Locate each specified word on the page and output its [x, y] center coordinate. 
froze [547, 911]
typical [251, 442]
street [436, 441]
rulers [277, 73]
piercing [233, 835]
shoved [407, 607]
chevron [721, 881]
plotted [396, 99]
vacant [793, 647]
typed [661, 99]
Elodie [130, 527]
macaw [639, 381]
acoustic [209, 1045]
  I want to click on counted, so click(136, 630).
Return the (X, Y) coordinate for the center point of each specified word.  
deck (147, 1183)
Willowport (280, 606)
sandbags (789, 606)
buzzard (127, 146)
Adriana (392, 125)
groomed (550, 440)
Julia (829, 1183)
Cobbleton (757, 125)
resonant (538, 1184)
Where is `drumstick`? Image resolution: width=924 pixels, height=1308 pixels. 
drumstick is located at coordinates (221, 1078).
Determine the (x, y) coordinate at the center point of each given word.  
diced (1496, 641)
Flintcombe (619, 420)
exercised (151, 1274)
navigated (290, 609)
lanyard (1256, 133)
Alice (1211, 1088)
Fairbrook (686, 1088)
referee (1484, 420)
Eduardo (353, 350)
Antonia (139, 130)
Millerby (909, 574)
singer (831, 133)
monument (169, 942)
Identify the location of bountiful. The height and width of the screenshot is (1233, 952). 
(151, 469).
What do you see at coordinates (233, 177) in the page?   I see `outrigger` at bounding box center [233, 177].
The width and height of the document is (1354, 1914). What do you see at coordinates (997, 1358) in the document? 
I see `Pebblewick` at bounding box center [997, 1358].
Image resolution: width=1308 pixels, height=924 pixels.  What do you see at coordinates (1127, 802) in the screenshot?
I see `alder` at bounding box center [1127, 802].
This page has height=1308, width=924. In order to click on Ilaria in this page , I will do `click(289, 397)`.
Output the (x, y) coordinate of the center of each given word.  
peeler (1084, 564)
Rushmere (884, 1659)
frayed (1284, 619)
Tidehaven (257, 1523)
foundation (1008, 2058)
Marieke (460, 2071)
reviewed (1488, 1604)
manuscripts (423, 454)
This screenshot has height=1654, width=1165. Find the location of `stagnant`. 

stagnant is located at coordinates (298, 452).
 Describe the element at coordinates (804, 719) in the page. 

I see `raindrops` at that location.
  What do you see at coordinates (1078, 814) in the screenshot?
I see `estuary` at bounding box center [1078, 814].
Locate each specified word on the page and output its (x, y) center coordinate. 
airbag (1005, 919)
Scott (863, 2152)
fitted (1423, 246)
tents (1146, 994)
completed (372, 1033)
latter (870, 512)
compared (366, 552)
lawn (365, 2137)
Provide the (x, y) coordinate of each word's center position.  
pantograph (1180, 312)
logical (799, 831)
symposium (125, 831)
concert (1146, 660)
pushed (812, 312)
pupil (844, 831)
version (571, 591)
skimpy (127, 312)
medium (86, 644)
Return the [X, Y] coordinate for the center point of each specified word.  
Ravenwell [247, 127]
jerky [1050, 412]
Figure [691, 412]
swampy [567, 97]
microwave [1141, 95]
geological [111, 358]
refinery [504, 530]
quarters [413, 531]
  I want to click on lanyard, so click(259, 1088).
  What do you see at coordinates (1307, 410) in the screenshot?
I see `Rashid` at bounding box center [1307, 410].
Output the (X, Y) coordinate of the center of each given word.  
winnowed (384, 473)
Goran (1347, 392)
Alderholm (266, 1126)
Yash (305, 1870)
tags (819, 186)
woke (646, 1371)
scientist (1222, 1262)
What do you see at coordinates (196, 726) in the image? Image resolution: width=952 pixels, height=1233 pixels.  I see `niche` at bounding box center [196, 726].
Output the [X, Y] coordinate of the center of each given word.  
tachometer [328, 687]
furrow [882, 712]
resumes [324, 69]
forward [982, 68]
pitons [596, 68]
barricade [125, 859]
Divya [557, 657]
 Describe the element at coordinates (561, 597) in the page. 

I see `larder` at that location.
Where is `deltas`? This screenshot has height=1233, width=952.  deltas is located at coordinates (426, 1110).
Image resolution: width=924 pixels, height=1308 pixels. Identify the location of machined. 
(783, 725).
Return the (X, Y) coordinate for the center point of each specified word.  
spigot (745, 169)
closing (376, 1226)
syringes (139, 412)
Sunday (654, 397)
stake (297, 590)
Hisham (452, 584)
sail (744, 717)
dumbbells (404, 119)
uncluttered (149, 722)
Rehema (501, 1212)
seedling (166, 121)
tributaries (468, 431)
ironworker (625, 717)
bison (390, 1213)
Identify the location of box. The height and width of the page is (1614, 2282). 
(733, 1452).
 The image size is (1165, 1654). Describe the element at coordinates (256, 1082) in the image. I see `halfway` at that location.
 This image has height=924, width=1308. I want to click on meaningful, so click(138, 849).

Work required ▸ Reproduce every one of the records above verbatim, keeping each line intact and in its original order.

Correct result ▸
Locate each specified word on the page and output its [x, y] center coordinate. 
froze [547, 911]
typical [251, 442]
street [436, 441]
rulers [277, 73]
piercing [233, 835]
shoved [407, 607]
chevron [721, 881]
plotted [396, 99]
vacant [793, 647]
typed [661, 99]
Elodie [130, 527]
macaw [639, 381]
acoustic [209, 1045]
  I want to click on counted, so click(136, 630).
Return the (X, Y) coordinate for the center point of each specified word.  
deck (147, 1183)
Willowport (280, 606)
sandbags (789, 606)
buzzard (127, 146)
Adriana (392, 125)
groomed (550, 440)
Julia (829, 1183)
Cobbleton (757, 125)
resonant (538, 1184)
Where is `drumstick`? Image resolution: width=924 pixels, height=1308 pixels. 
drumstick is located at coordinates (221, 1078).
Determine the (x, y) coordinate at the center point of each given word.  
diced (1496, 641)
Flintcombe (619, 420)
exercised (151, 1274)
navigated (290, 609)
lanyard (1256, 133)
Alice (1211, 1088)
Fairbrook (686, 1088)
referee (1484, 420)
Eduardo (353, 350)
Antonia (139, 130)
Millerby (909, 574)
singer (831, 133)
monument (169, 942)
Identify the location of bountiful. The height and width of the screenshot is (1233, 952). 
(151, 469).
What do you see at coordinates (233, 177) in the page?   I see `outrigger` at bounding box center [233, 177].
The width and height of the document is (1354, 1914). What do you see at coordinates (997, 1358) in the document? 
I see `Pebblewick` at bounding box center [997, 1358].
Image resolution: width=1308 pixels, height=924 pixels.  What do you see at coordinates (1127, 802) in the screenshot?
I see `alder` at bounding box center [1127, 802].
This page has height=1308, width=924. In order to click on Ilaria in this page , I will do `click(289, 397)`.
Output the (x, y) coordinate of the center of each given word.  
peeler (1084, 564)
Rushmere (884, 1659)
frayed (1284, 619)
Tidehaven (257, 1523)
foundation (1008, 2058)
Marieke (460, 2071)
reviewed (1488, 1604)
manuscripts (423, 454)
This screenshot has height=1654, width=1165. Find the location of `stagnant`. 

stagnant is located at coordinates (298, 452).
 Describe the element at coordinates (804, 719) in the page. 

I see `raindrops` at that location.
  What do you see at coordinates (1078, 814) in the screenshot?
I see `estuary` at bounding box center [1078, 814].
Locate each specified word on the page and output its (x, y) center coordinate. 
airbag (1005, 919)
Scott (863, 2152)
fitted (1423, 246)
tents (1146, 994)
completed (372, 1033)
latter (870, 512)
compared (366, 552)
lawn (365, 2137)
Provide the (x, y) coordinate of each word's center position.  
pantograph (1180, 312)
logical (799, 831)
symposium (125, 831)
concert (1146, 660)
pushed (812, 312)
pupil (844, 831)
version (571, 591)
skimpy (127, 312)
medium (86, 644)
Return the [X, Y] coordinate for the center point of each specified word.  
Ravenwell [247, 127]
jerky [1050, 412]
Figure [691, 412]
swampy [567, 97]
microwave [1141, 95]
geological [111, 358]
refinery [504, 530]
quarters [413, 531]
  I want to click on lanyard, so click(259, 1088).
  What do you see at coordinates (1307, 410) in the screenshot?
I see `Rashid` at bounding box center [1307, 410].
Output the (X, Y) coordinate of the center of each given word.  
winnowed (384, 473)
Goran (1347, 392)
Alderholm (266, 1126)
Yash (305, 1870)
tags (819, 186)
woke (646, 1371)
scientist (1222, 1262)
What do you see at coordinates (196, 726) in the image? Image resolution: width=952 pixels, height=1233 pixels.  I see `niche` at bounding box center [196, 726].
Output the [X, Y] coordinate of the center of each given word.  
tachometer [328, 687]
furrow [882, 712]
resumes [324, 69]
forward [982, 68]
pitons [596, 68]
barricade [125, 859]
Divya [557, 657]
 Describe the element at coordinates (561, 597) in the page. 

I see `larder` at that location.
Where is `deltas`? This screenshot has height=1233, width=952.  deltas is located at coordinates (426, 1110).
Image resolution: width=924 pixels, height=1308 pixels. Identify the location of machined. 
(783, 725).
Return the (X, Y) coordinate for the center point of each specified word.  
spigot (745, 169)
closing (376, 1226)
syringes (139, 412)
Sunday (654, 397)
stake (297, 590)
Hisham (452, 584)
sail (744, 717)
dumbbells (404, 119)
uncluttered (149, 722)
Rehema (501, 1212)
seedling (166, 121)
tributaries (468, 431)
ironworker (625, 717)
bison (390, 1213)
Identify the location of box. The height and width of the page is (1614, 2282). 
(733, 1452).
 The image size is (1165, 1654). Describe the element at coordinates (256, 1082) in the image. I see `halfway` at that location.
 This image has height=924, width=1308. I want to click on meaningful, so click(138, 849).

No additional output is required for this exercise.